[Data excerpts]

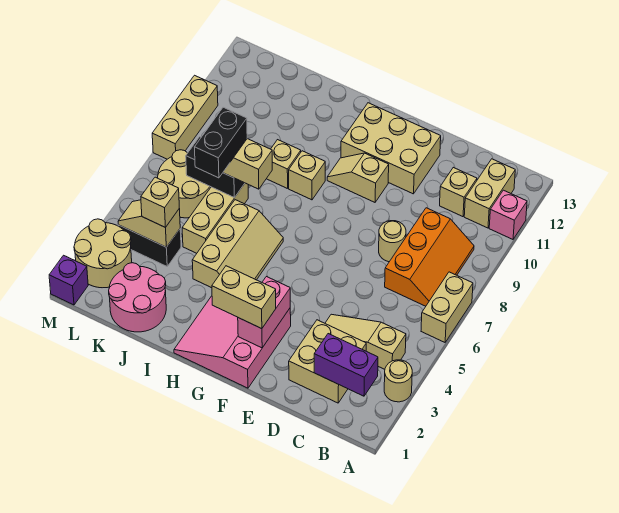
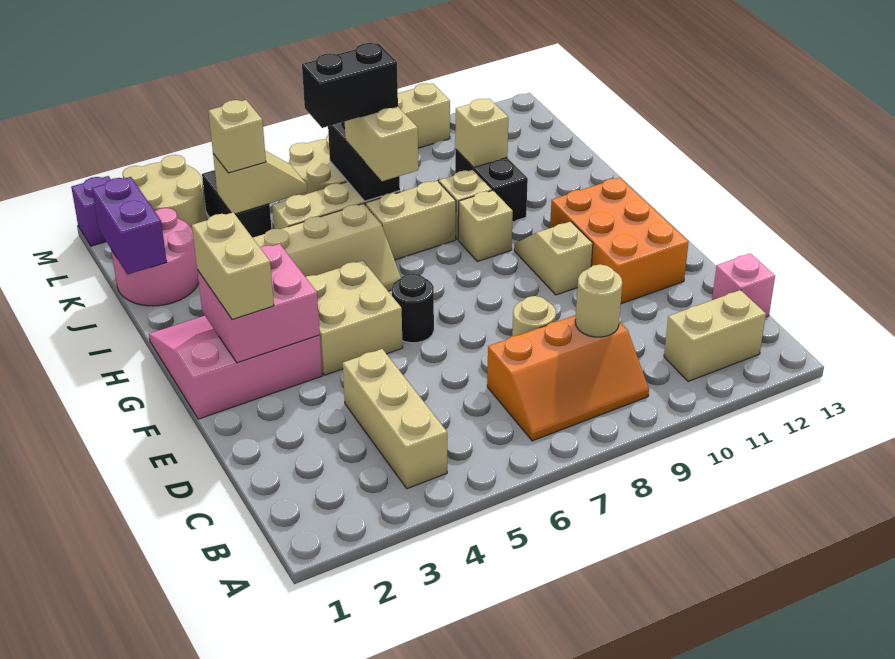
tan round brick A3 level 1 -> tan round brick C9 level 2
tan brick A6:A7 level 1 -> tan brick I7:I8 level 1
pink brick A11 level 1 -> pink brick C13 level 1
purple brick B2:C2 level 2 -> purple brick J1:K1 level 2
tan slope B4:D4 level 1 top B -> tan brick B4:D4 level 1
tan brick C2:D3 level 1 -> tan brick F4:G5 level 1
tan brick C11 level 1 -> tan brick J10 level 2
tan brick E11:G12 level 1 -> orange brick E11:G12 level 1
pink brick F2:F3 level 2 -> pink brick F2:G3 level 2
none -> black round brick F6 level 1
none -> black brick I10:J10 level 1
tan slope K4:L4 level 2 top K -> tan slope K4:K5 level 2 top 4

● Exercise objective
Retype the records verbatim, but not their images.

● Completed task
tan round brick A3 level 1 -> tan round brick C9 level 2
tan brick A6:A7 level 1 -> tan brick I7:I8 level 1
pink brick A11 level 1 -> pink brick C13 level 1
purple brick B2:C2 level 2 -> purple brick J1:K1 level 2
tan slope B4:D4 level 1 top B -> tan brick B4:D4 level 1
tan brick C2:D3 level 1 -> tan brick F4:G5 level 1
tan brick C11 level 1 -> tan brick J10 level 2
tan brick E11:G12 level 1 -> orange brick E11:G12 level 1
pink brick F2:F3 level 2 -> pink brick F2:G3 level 2
none -> black round brick F6 level 1
none -> black brick I10:J10 level 1
tan slope K4:L4 level 2 top K -> tan slope K4:K5 level 2 top 4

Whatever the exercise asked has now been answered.